How to complete this task = In the data below, the answer is the run of lines from the line containing "camera: 35 degrees left, 10 degrees up" through the line containing "camera: 95 degrees left, 15 degrees down", both included; print it exactly and nothing else.

*** Opening Data in this exercise ***

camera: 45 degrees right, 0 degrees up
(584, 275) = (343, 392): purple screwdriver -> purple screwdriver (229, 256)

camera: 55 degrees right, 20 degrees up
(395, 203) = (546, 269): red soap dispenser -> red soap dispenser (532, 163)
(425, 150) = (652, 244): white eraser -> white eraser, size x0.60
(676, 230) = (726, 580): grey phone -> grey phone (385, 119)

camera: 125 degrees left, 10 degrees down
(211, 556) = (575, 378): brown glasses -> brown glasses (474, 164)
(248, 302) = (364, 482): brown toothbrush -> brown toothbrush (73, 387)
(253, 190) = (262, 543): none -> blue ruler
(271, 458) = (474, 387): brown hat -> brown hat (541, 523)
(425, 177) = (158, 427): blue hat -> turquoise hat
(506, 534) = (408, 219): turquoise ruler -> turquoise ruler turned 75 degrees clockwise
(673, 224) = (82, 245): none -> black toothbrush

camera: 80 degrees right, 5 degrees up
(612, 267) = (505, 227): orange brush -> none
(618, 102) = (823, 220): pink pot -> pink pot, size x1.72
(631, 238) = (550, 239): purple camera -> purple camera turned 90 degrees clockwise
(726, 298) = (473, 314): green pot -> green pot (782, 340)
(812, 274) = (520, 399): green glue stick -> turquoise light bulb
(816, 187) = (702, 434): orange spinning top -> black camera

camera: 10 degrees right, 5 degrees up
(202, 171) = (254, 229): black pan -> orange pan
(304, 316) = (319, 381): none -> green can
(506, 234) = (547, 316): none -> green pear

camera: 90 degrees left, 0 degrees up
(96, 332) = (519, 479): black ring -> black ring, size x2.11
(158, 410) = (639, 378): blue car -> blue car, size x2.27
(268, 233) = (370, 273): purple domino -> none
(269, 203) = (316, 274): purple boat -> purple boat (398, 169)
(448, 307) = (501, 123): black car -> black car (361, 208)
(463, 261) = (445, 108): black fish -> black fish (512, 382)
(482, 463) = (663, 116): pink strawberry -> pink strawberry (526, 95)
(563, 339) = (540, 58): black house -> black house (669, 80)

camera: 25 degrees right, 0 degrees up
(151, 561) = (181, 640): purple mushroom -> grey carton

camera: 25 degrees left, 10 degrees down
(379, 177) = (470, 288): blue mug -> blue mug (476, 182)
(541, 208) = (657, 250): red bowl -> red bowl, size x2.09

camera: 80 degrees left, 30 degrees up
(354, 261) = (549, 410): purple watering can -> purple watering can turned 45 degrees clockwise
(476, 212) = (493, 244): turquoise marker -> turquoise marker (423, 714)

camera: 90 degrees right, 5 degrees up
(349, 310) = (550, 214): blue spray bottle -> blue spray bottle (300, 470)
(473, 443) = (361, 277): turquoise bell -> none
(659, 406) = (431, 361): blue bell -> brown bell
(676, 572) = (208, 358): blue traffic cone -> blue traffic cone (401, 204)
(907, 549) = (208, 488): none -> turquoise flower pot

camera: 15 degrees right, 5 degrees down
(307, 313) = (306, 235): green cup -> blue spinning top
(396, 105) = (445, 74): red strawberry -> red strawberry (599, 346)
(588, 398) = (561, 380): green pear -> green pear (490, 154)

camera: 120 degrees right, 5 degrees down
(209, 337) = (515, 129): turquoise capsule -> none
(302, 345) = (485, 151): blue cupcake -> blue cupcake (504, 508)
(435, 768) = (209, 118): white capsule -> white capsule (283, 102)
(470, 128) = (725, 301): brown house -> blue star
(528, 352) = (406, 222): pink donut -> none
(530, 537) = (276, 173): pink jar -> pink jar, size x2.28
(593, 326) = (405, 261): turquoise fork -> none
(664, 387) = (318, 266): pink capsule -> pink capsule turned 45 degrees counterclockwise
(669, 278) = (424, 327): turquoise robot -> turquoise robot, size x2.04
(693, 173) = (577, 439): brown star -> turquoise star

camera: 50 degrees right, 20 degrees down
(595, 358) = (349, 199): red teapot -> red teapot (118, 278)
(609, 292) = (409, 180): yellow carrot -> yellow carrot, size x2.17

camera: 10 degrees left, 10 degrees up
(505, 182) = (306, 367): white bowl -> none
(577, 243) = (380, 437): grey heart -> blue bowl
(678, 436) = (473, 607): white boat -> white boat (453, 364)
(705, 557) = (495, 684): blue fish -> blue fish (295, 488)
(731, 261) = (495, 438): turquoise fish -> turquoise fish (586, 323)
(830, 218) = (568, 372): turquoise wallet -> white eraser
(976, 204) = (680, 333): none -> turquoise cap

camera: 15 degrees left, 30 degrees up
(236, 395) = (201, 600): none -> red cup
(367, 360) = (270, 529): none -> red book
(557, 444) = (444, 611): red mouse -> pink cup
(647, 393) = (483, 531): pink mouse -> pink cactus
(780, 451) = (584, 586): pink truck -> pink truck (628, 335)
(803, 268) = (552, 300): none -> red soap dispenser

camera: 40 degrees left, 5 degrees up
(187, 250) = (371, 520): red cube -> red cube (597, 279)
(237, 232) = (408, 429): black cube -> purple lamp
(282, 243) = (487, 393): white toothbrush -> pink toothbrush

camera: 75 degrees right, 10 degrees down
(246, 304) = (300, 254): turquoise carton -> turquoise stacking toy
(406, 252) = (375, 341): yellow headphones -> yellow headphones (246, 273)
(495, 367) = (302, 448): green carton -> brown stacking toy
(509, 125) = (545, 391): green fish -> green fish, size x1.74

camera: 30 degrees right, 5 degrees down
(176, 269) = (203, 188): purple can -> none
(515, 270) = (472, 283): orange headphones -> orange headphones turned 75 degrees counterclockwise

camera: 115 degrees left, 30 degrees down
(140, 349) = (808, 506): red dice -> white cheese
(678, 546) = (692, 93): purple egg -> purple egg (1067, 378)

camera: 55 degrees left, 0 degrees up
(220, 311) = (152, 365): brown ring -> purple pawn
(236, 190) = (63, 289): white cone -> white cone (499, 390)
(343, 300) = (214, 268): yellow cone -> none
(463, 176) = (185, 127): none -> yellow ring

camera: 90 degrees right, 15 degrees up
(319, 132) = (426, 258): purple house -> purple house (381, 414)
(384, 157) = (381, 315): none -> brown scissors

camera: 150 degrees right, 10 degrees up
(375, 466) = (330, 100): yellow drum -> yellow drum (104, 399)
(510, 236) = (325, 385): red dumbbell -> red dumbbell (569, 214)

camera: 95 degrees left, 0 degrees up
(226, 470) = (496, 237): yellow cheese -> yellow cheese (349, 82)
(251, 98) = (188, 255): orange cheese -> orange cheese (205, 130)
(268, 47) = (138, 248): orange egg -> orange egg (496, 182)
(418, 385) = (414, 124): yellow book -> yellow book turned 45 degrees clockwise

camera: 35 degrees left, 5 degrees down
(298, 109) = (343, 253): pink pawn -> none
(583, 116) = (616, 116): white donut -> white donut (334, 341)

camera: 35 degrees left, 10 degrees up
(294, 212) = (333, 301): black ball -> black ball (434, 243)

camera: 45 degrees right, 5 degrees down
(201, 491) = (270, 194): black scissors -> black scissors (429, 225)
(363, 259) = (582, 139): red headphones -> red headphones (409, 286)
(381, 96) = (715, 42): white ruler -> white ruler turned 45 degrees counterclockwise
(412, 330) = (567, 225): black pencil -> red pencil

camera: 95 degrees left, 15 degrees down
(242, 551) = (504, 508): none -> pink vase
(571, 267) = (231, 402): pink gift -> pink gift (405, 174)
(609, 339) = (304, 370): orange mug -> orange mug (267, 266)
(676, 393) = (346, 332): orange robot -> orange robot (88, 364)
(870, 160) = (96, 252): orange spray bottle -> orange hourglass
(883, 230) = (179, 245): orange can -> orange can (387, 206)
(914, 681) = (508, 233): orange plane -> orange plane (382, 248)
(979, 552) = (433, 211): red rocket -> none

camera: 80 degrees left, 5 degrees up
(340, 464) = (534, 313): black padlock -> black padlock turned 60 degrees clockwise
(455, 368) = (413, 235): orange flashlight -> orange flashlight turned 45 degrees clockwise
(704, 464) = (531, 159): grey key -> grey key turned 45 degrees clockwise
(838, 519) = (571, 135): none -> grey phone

*** Closing Data in this exercise ***

Expected answer =
camera: 35 degrees left, 10 degrees up
(294, 212) = (333, 301): black ball -> black ball (434, 243)

camera: 45 degrees right, 5 degrees down
(201, 491) = (270, 194): black scissors -> black scissors (429, 225)
(363, 259) = (582, 139): red headphones -> red headphones (409, 286)
(381, 96) = (715, 42): white ruler -> white ruler turned 45 degrees counterclockwise
(412, 330) = (567, 225): black pencil -> red pencil

camera: 95 degrees left, 15 degrees down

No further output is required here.